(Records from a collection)

"""

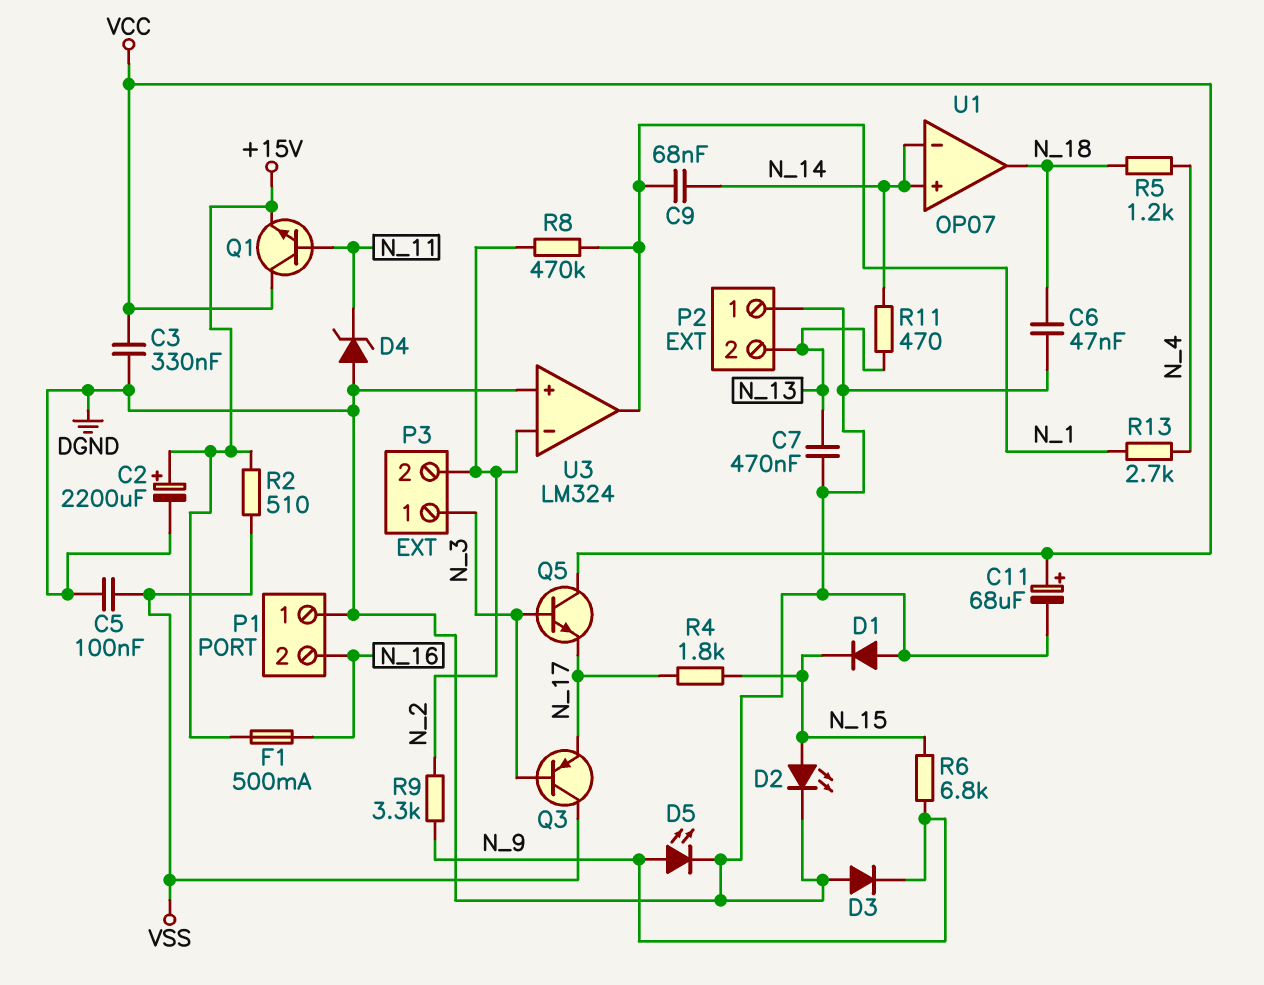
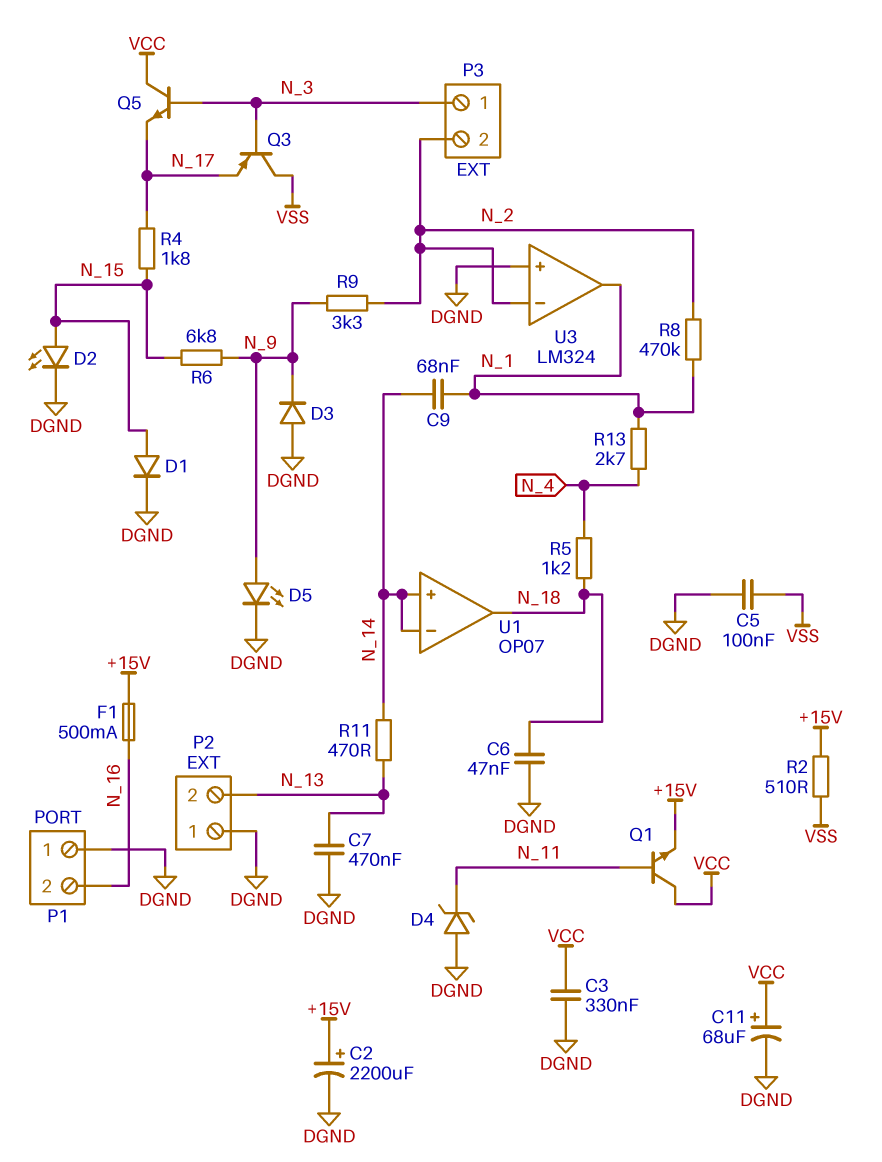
D1: diode (A DGND, K N_15) -> diode (A N_15, K DGND)

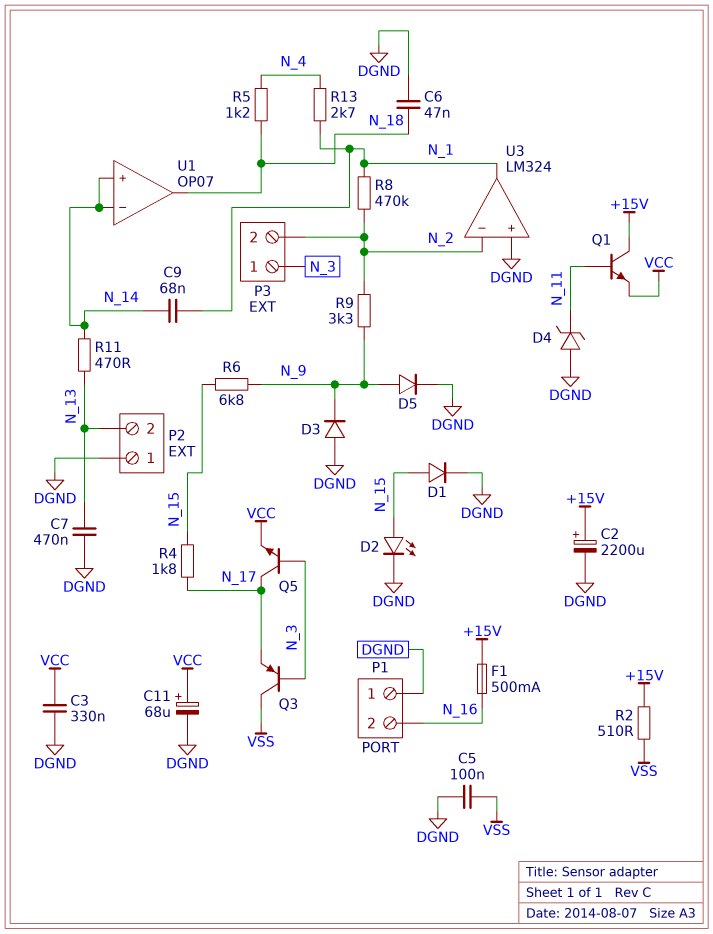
D5: LED (A N_9, K DGND) -> diode (A N_9, K DGND)
Q1: NPN (B N_11, C VCC, E +15V) -> NPN (B N_11, C +15V, E VCC)
Q5: NPN (B N_3, C VCC, E N_17) -> NPN (B N_3, C N_17, E VCC)

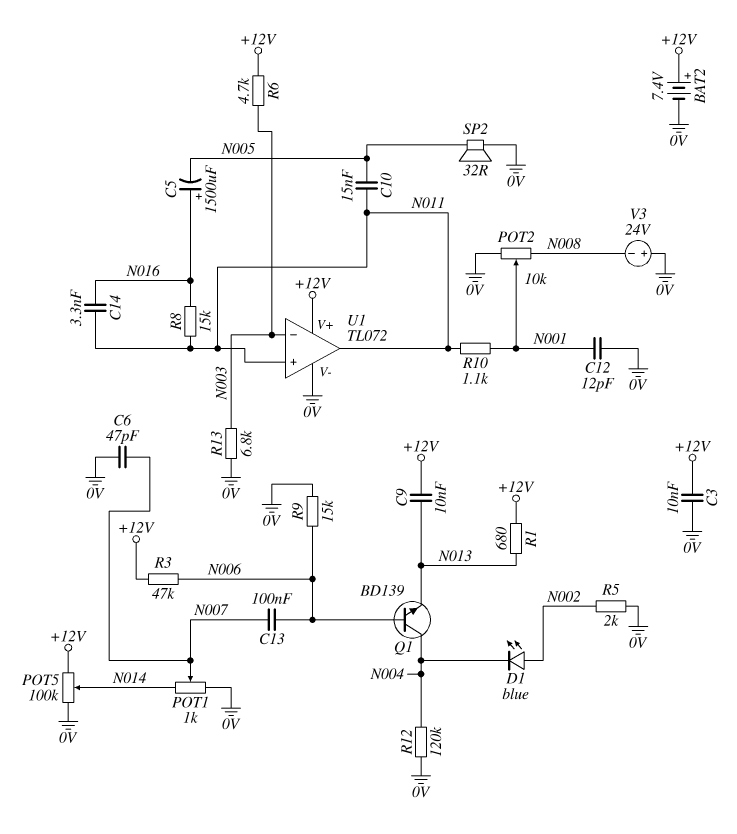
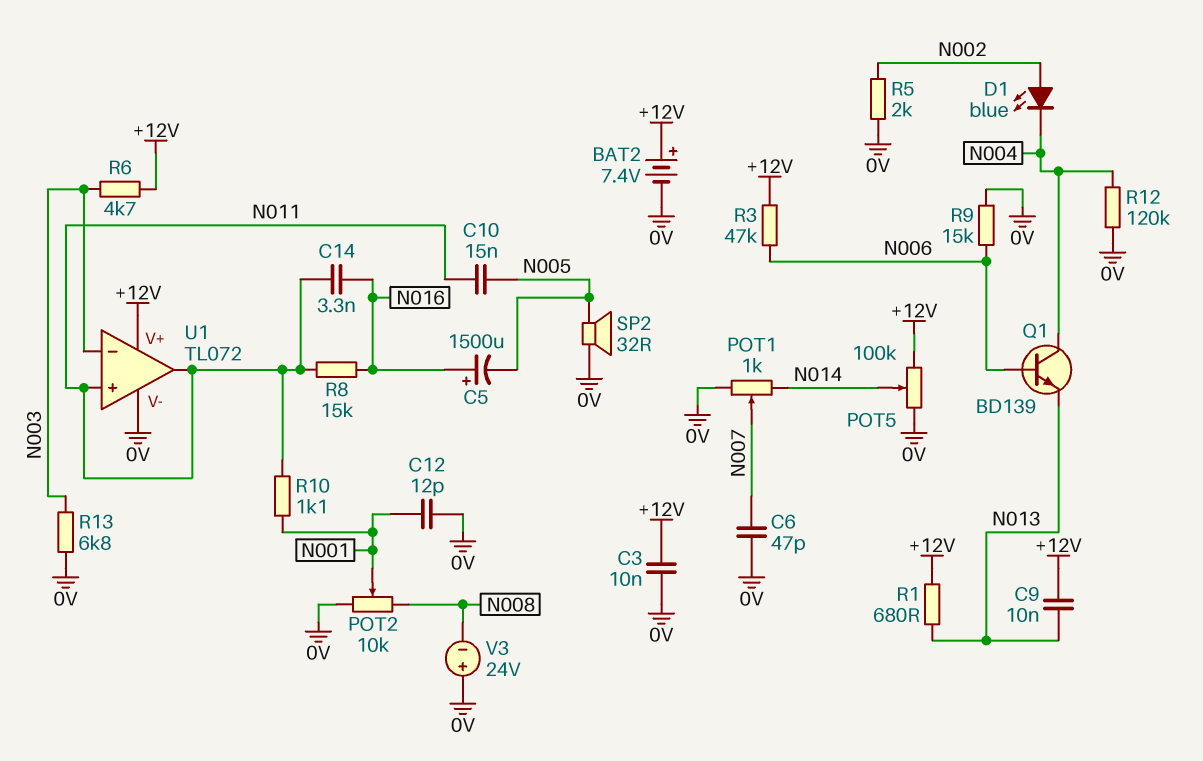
C13: 100nF (N006, N007) -> none

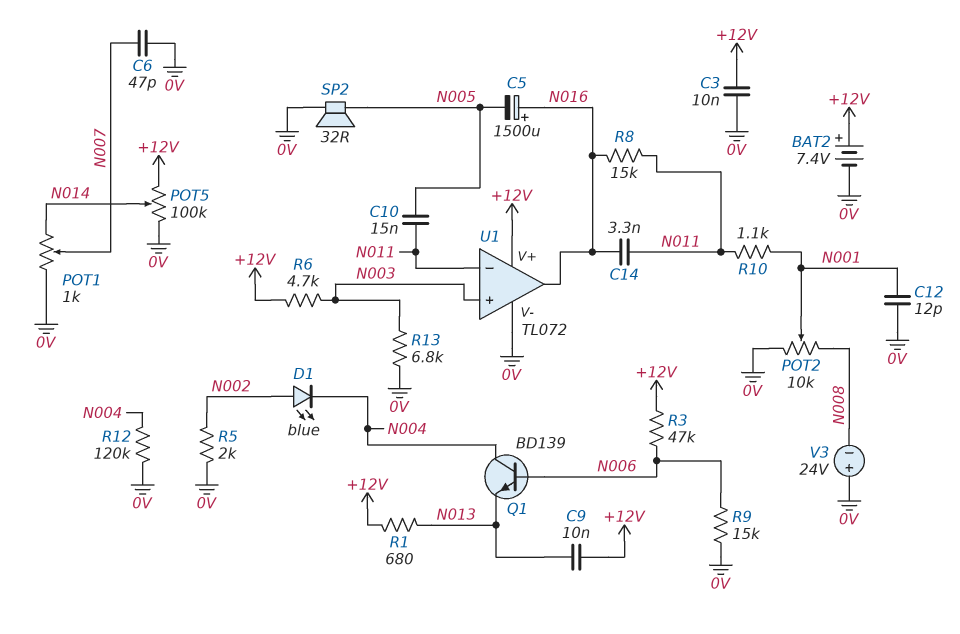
U1 pin in+: N011 -> N003
U1 pin in-: N003 -> N011
U1 pin out: N011 -> N016

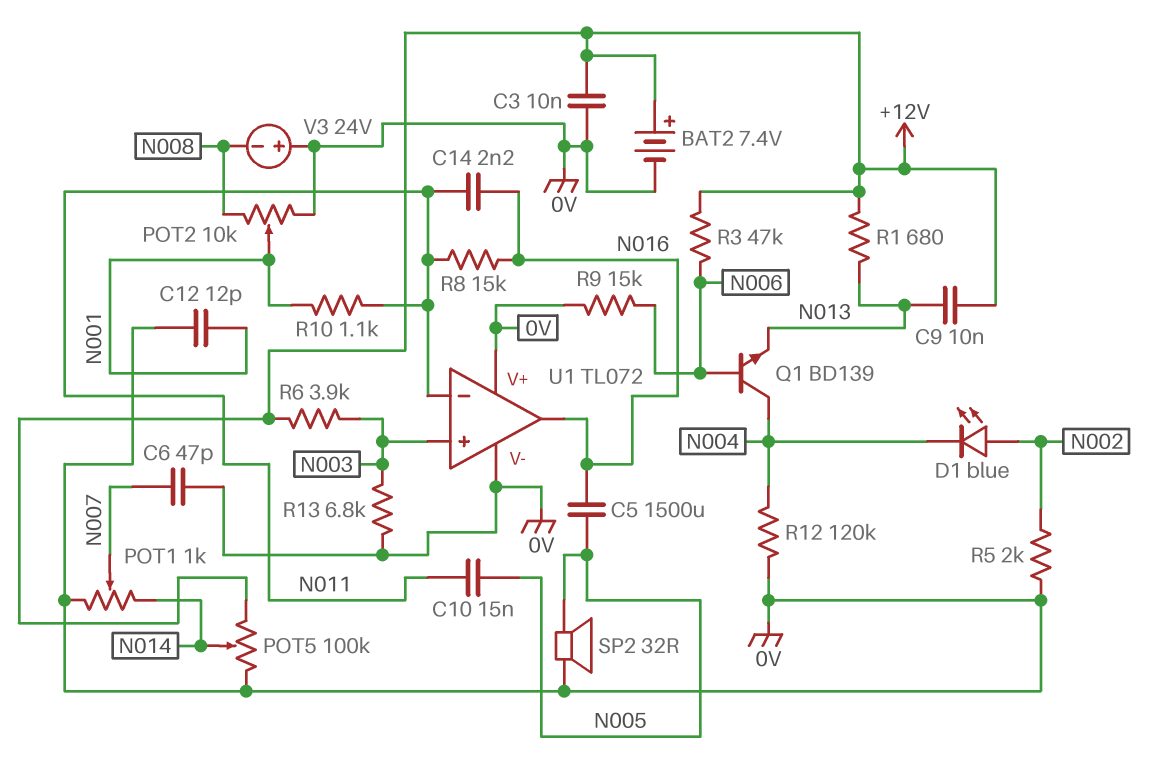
C5: 1500uF (plus N016, minus N005) -> 1500uF (N005, N016)
C14: 3.3nF (N011, N016) -> 2.2nF (N011, N016)
R6: 4.7k (+12V, N003) -> 3.9k (+12V, N003)
U1 pin V+: +12V -> 0V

"""

_Task prompt:_ The answer consists of the lines above that include the word "DGND", each copied exactly.

_Written solution:_
D1: diode (A DGND, K N_15) -> diode (A N_15, K DGND)
D5: LED (A N_9, K DGND) -> diode (A N_9, K DGND)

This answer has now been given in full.